▸ **WORK ITEM**
No pictures belong in the answer. Repeat all the entries exactly.

▸ **RECORDED INFORMATION**
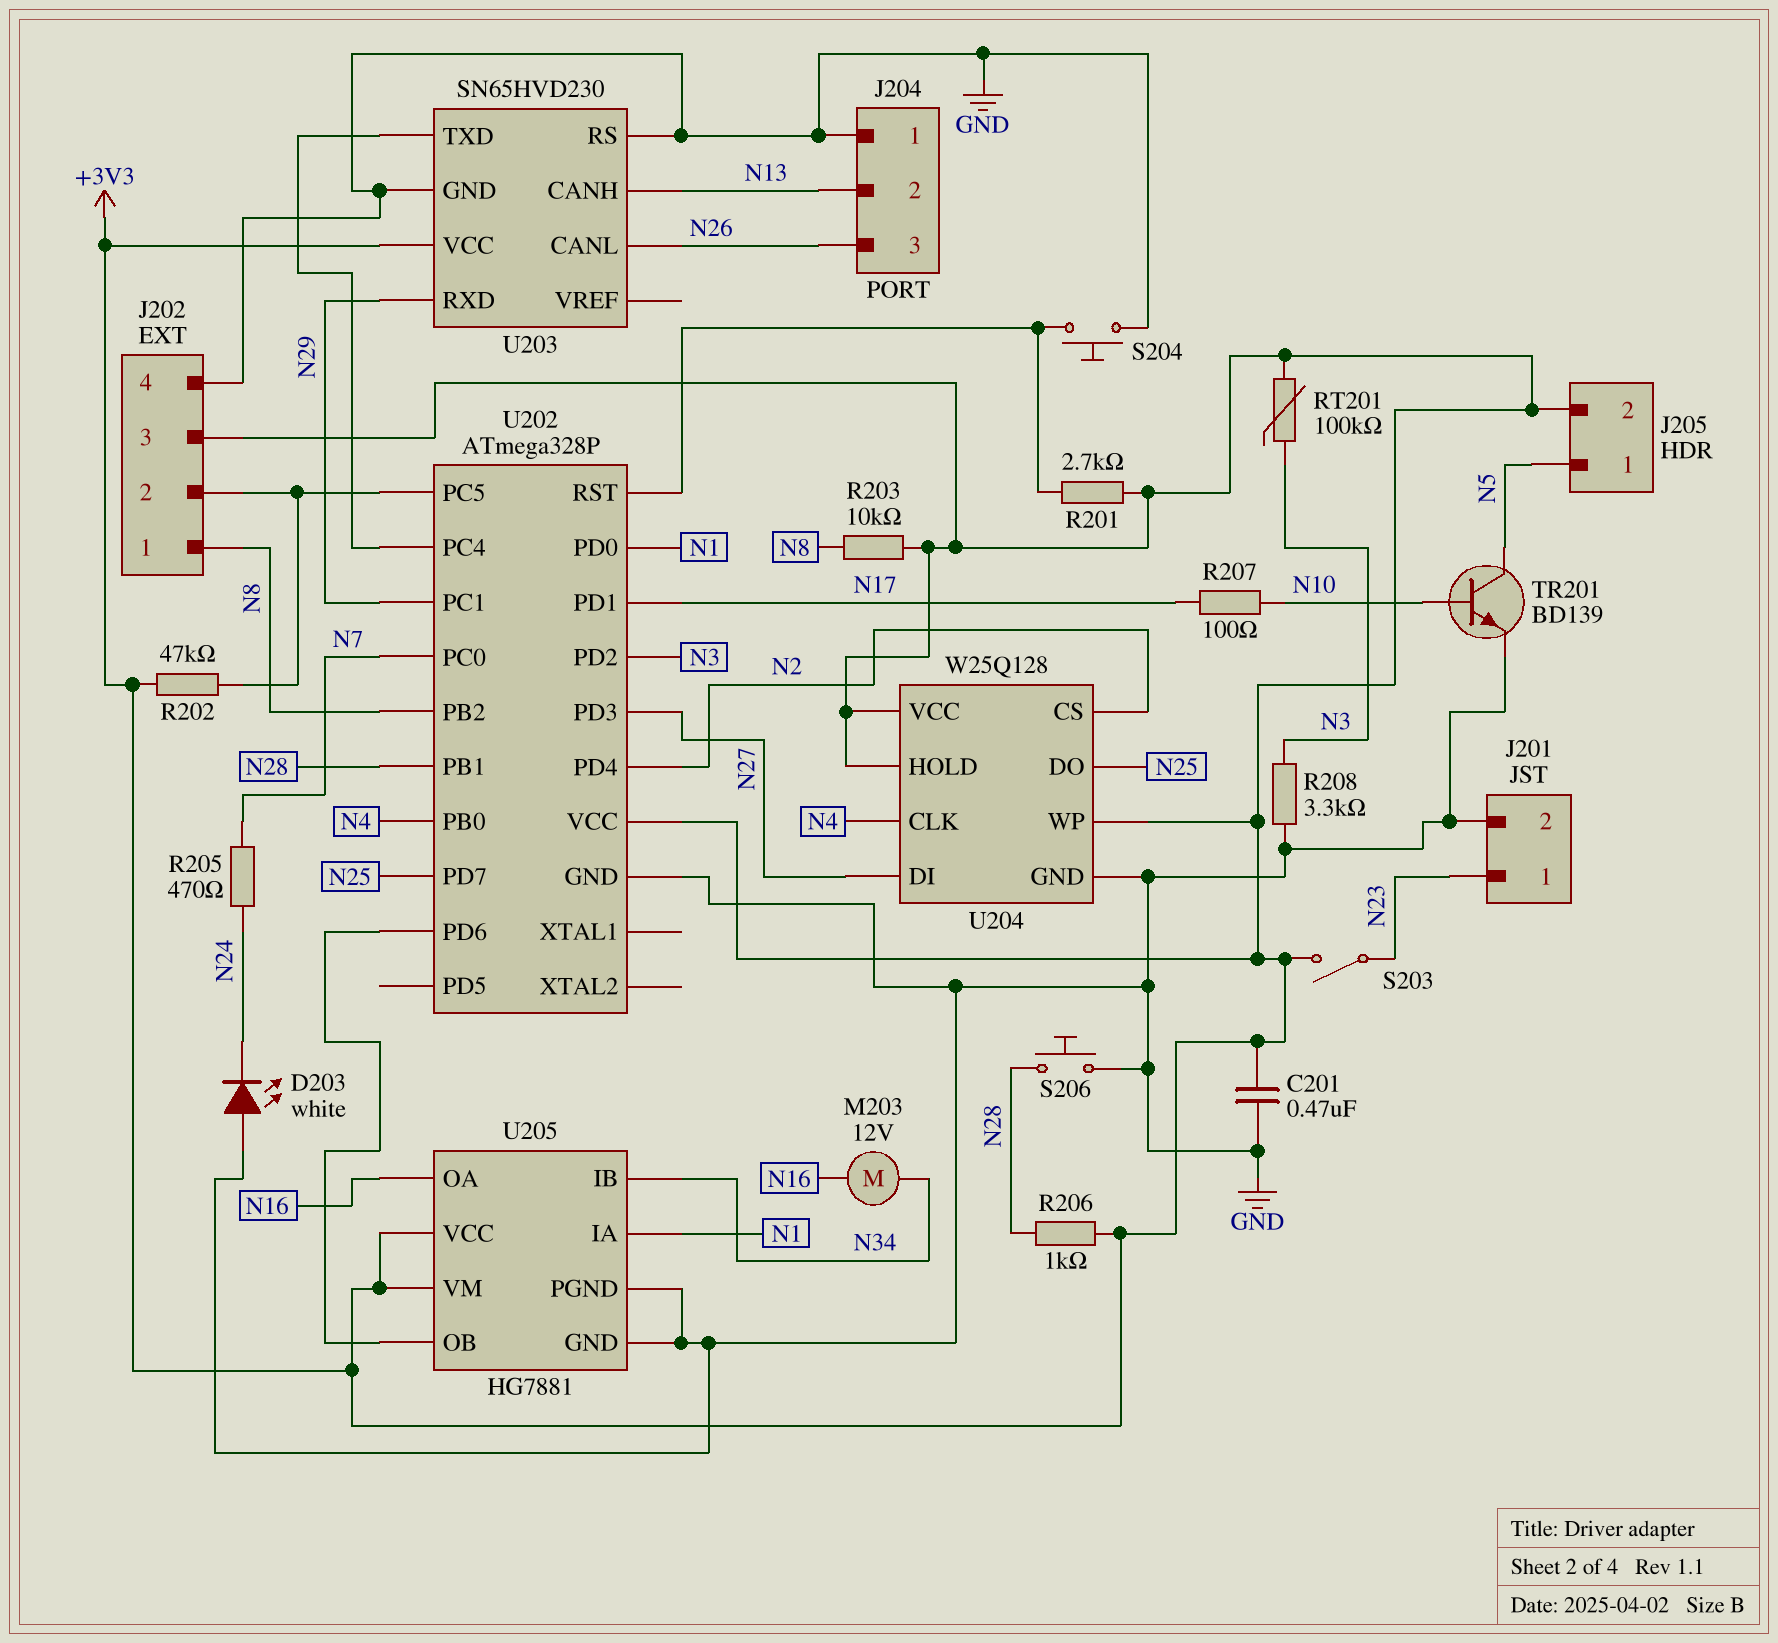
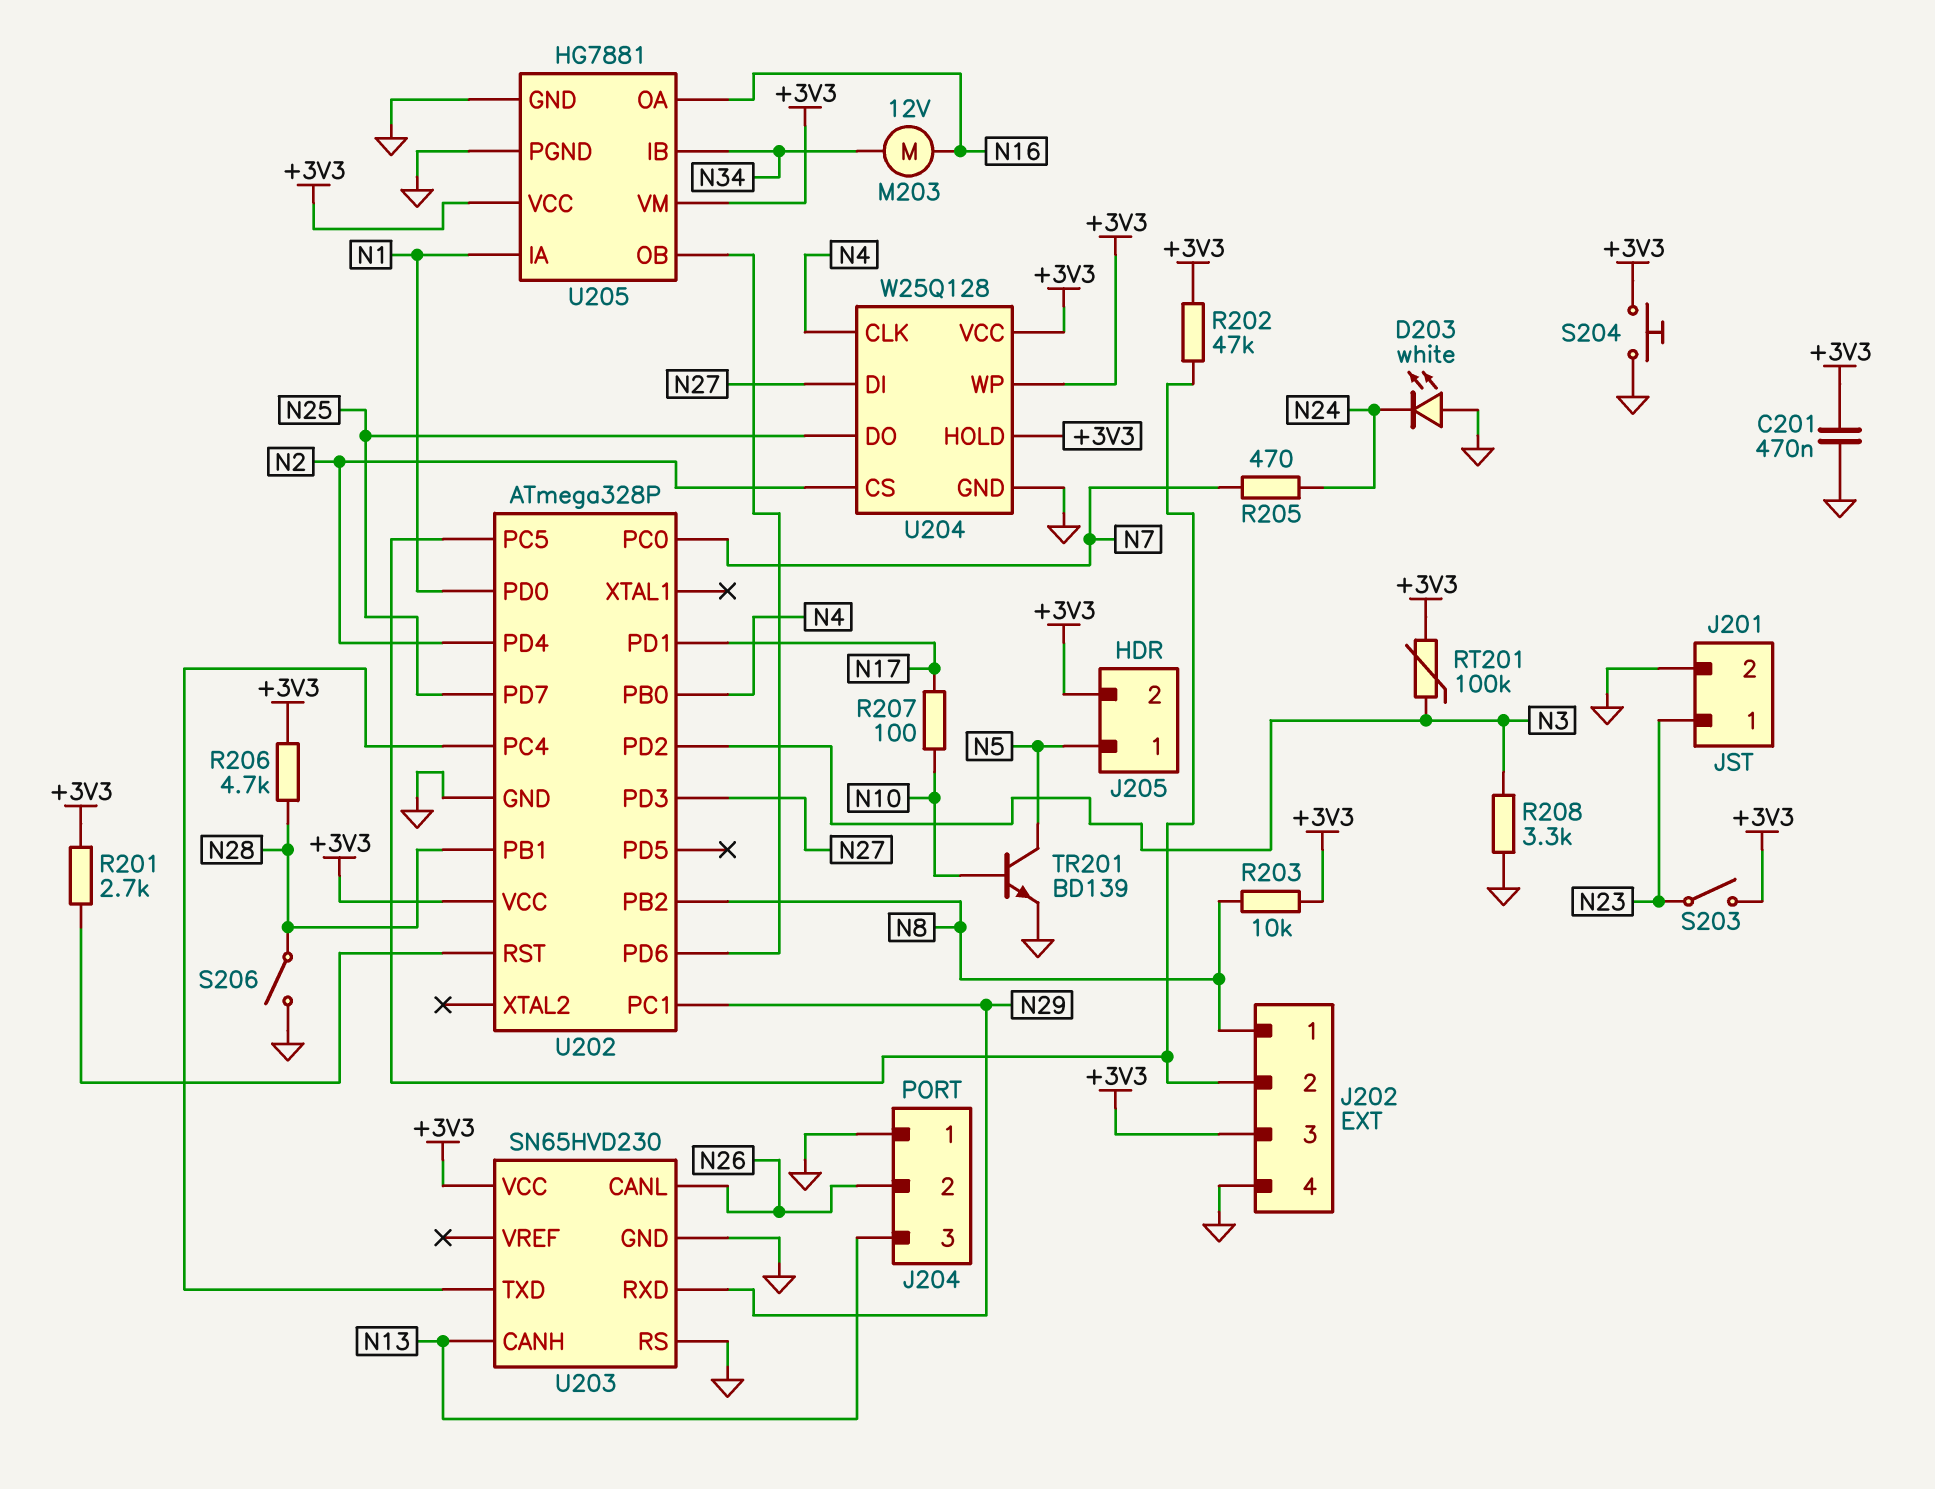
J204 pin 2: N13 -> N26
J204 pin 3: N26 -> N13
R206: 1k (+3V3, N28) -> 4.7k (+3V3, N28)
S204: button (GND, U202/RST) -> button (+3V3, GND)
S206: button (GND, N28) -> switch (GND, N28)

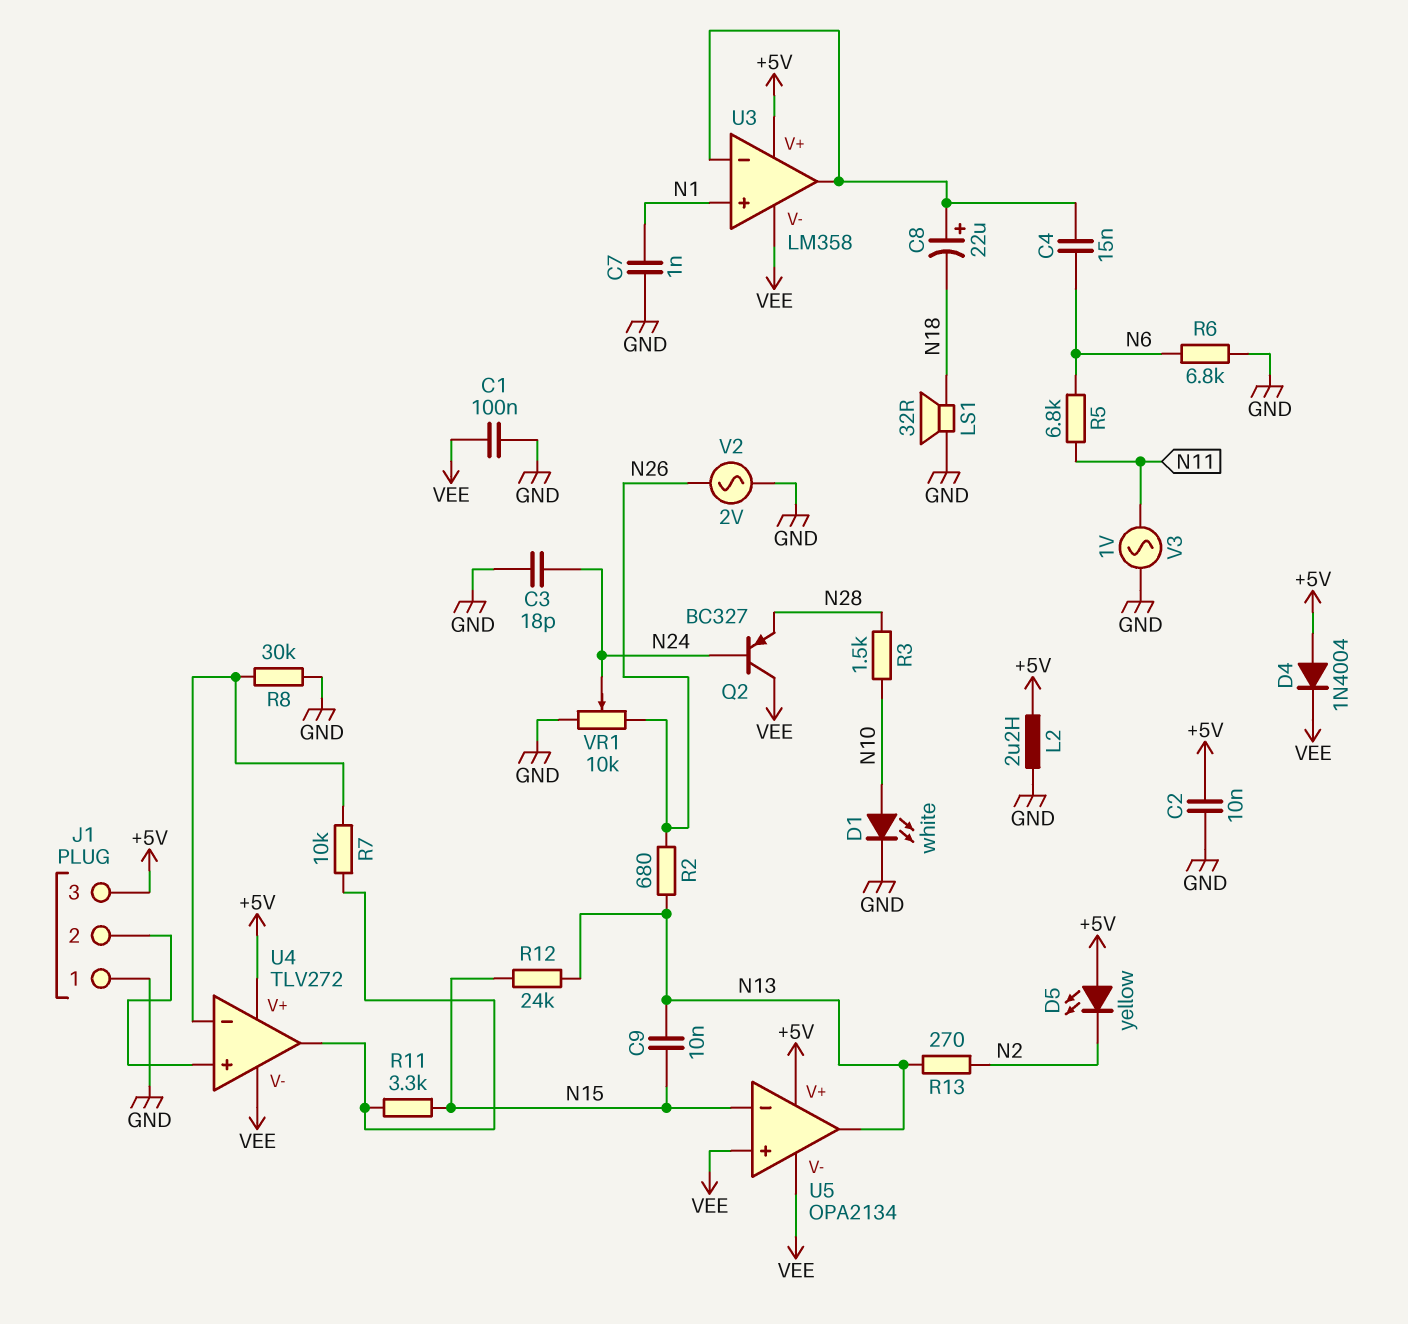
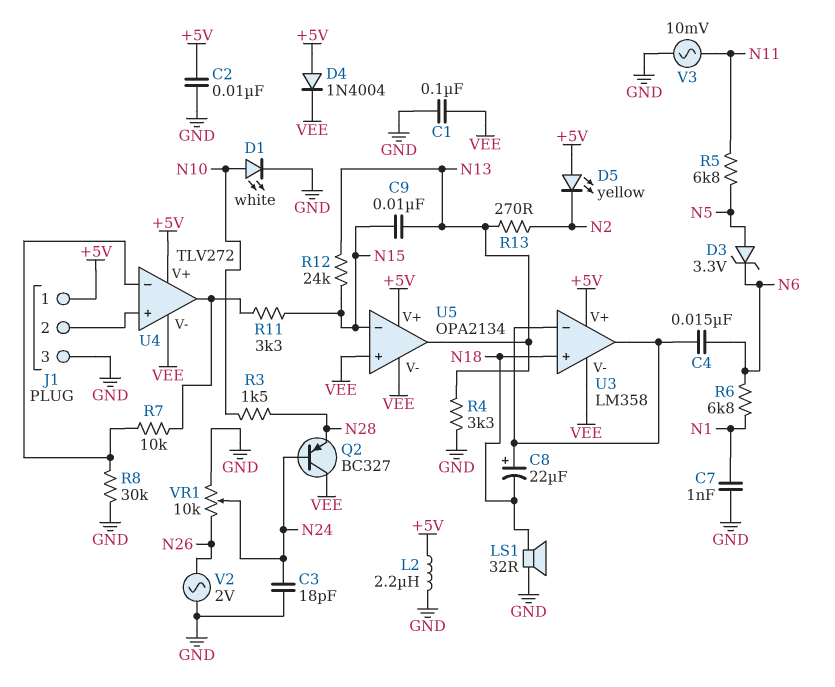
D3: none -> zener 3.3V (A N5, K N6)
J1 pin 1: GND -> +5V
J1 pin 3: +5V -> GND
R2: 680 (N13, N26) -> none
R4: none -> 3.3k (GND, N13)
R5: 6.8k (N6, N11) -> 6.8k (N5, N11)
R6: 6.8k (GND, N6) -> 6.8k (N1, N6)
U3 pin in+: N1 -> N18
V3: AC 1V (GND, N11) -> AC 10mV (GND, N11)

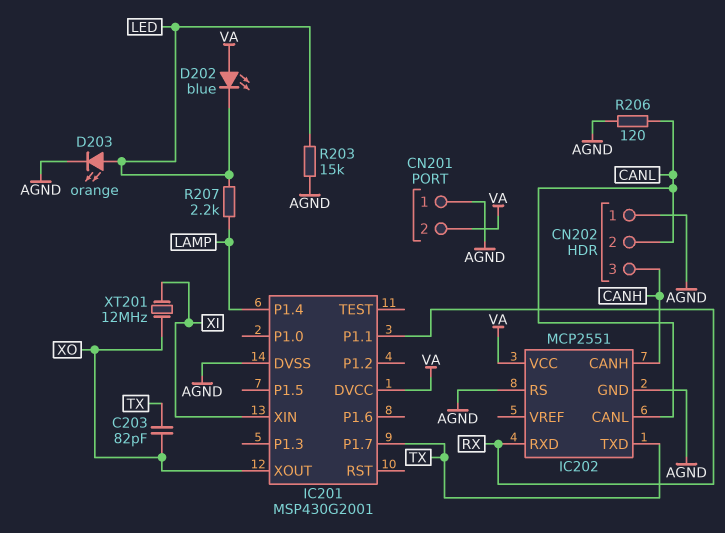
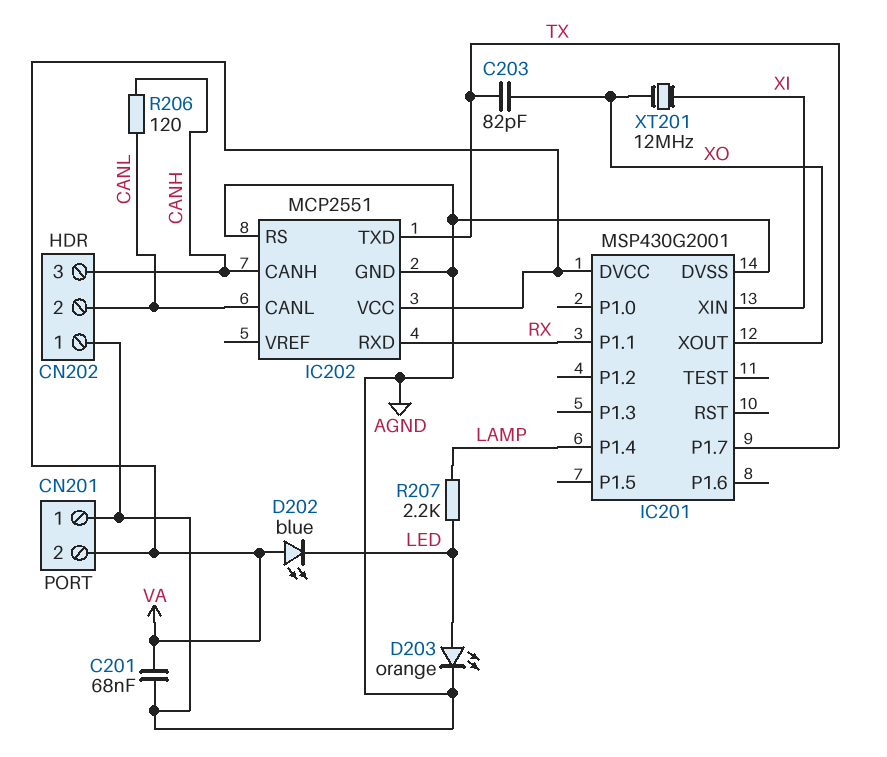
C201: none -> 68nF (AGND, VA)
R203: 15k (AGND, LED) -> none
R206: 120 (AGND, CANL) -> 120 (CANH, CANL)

▸ **TASK RESPONSE**
J204 pin 2: N13 -> N26
J204 pin 3: N26 -> N13
R206: 1k (+3V3, N28) -> 4.7k (+3V3, N28)
S204: button (GND, U202/RST) -> button (+3V3, GND)
S206: button (GND, N28) -> switch (GND, N28)

D3: none -> zener 3.3V (A N5, K N6)
J1 pin 1: GND -> +5V
J1 pin 3: +5V -> GND
R2: 680 (N13, N26) -> none
R4: none -> 3.3k (GND, N13)
R5: 6.8k (N6, N11) -> 6.8k (N5, N11)
R6: 6.8k (GND, N6) -> 6.8k (N1, N6)
U3 pin in+: N1 -> N18
V3: AC 1V (GND, N11) -> AC 10mV (GND, N11)

C201: none -> 68nF (AGND, VA)
R203: 15k (AGND, LED) -> none
R206: 120 (AGND, CANL) -> 120 (CANH, CANL)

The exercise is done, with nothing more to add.